_TASK:_
When you write out the records, keep every word exact and drop the pictures.

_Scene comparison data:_
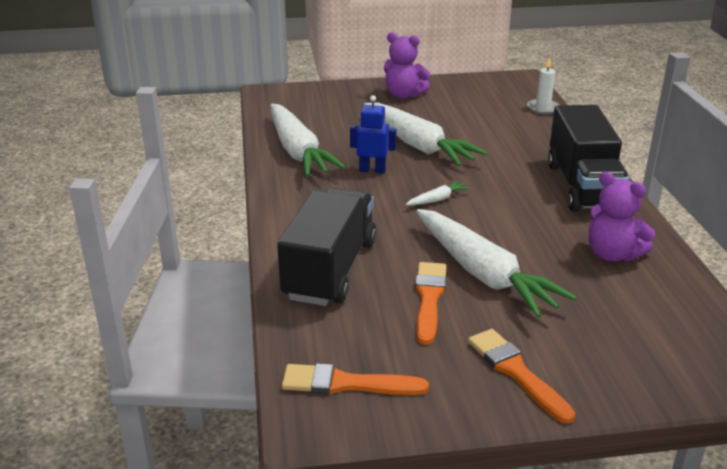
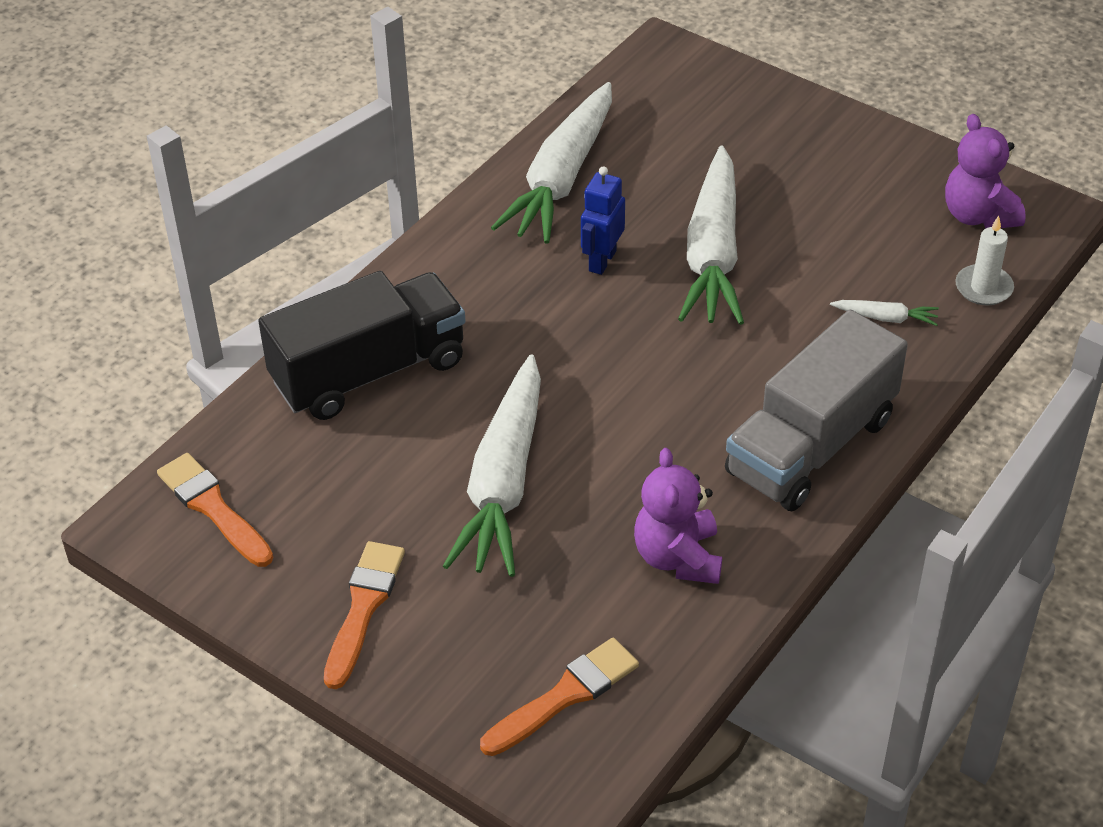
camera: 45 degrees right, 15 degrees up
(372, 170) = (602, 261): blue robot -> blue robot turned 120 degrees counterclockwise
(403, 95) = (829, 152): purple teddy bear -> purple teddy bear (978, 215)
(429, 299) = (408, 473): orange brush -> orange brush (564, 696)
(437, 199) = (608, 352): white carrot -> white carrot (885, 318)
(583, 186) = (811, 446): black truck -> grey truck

_TASK RESPONSE:_
camera: 45 degrees right, 15 degrees up
(372, 170) = (602, 261): blue robot -> blue robot turned 120 degrees counterclockwise
(403, 95) = (829, 152): purple teddy bear -> purple teddy bear (978, 215)
(429, 299) = (408, 473): orange brush -> orange brush (564, 696)
(437, 199) = (608, 352): white carrot -> white carrot (885, 318)
(583, 186) = (811, 446): black truck -> grey truck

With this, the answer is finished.